START DATA PROVIDED
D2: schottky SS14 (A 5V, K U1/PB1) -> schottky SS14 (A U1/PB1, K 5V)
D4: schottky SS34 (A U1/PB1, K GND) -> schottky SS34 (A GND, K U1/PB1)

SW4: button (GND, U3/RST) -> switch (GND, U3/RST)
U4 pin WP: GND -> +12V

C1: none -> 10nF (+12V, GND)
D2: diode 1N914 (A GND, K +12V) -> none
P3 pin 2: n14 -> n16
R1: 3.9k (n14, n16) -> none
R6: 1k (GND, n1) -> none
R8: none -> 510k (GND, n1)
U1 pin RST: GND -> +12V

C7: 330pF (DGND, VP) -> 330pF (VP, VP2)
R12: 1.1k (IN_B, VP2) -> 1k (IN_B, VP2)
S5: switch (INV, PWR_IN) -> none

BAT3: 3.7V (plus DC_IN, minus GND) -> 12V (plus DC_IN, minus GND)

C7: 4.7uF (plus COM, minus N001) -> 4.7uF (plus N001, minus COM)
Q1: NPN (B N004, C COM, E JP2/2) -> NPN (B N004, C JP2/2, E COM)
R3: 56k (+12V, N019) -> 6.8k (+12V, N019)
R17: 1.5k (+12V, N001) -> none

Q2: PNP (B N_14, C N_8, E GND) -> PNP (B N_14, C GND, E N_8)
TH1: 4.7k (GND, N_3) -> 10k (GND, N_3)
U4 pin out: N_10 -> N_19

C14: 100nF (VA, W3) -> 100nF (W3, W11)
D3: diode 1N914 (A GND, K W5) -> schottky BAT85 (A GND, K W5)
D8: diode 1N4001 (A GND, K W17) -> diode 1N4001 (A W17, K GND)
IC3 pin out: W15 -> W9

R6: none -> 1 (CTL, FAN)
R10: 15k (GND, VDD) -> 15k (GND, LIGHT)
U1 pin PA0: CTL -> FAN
END DATA PROVIDED
Note down each line above where the word "none" occurs.

*RESPONSE*.
C1: none -> 10nF (+12V, GND)
D2: diode 1N914 (A GND, K +12V) -> none
R1: 3.9k (n14, n16) -> none
R6: 1k (GND, n1) -> none
R8: none -> 510k (GND, n1)
S5: switch (INV, PWR_IN) -> none
R17: 1.5k (+12V, N001) -> none
R6: none -> 1 (CTL, FAN)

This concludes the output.